(Your task): Take the line that contains "cyan triangle: (128, 118)" as the first line and the final line of the records as the last; return exactly those lines and the lines between.

(Extracted records):
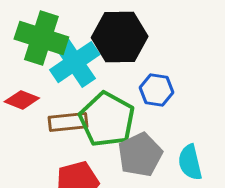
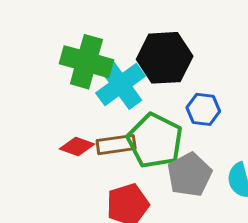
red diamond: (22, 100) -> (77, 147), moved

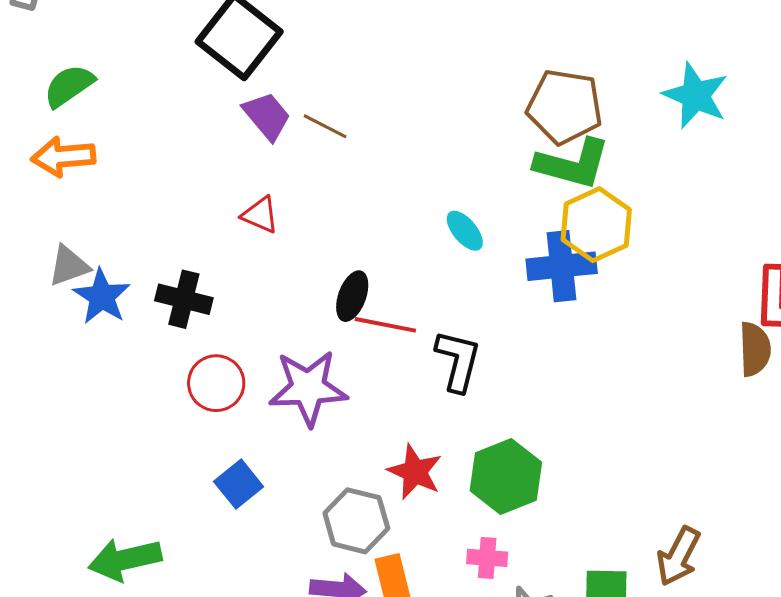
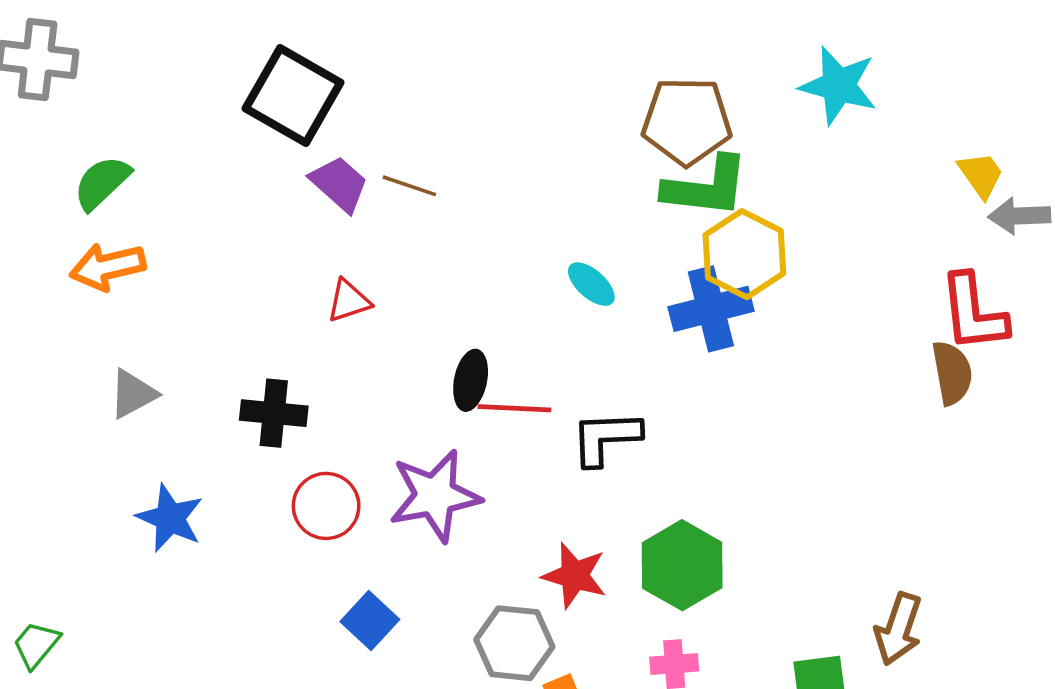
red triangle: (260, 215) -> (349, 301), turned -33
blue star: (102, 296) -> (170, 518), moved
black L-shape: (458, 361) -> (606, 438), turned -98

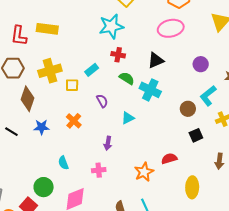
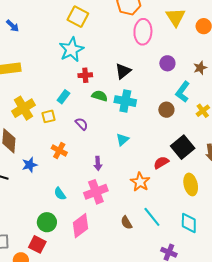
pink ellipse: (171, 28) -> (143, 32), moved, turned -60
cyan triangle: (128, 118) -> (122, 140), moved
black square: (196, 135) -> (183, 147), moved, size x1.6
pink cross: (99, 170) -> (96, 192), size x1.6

(Your response):
cyan triangle: (128, 118) -> (122, 140), moved
black square: (196, 135) -> (183, 147), moved, size x1.6
pink cross: (99, 170) -> (96, 192), size x1.6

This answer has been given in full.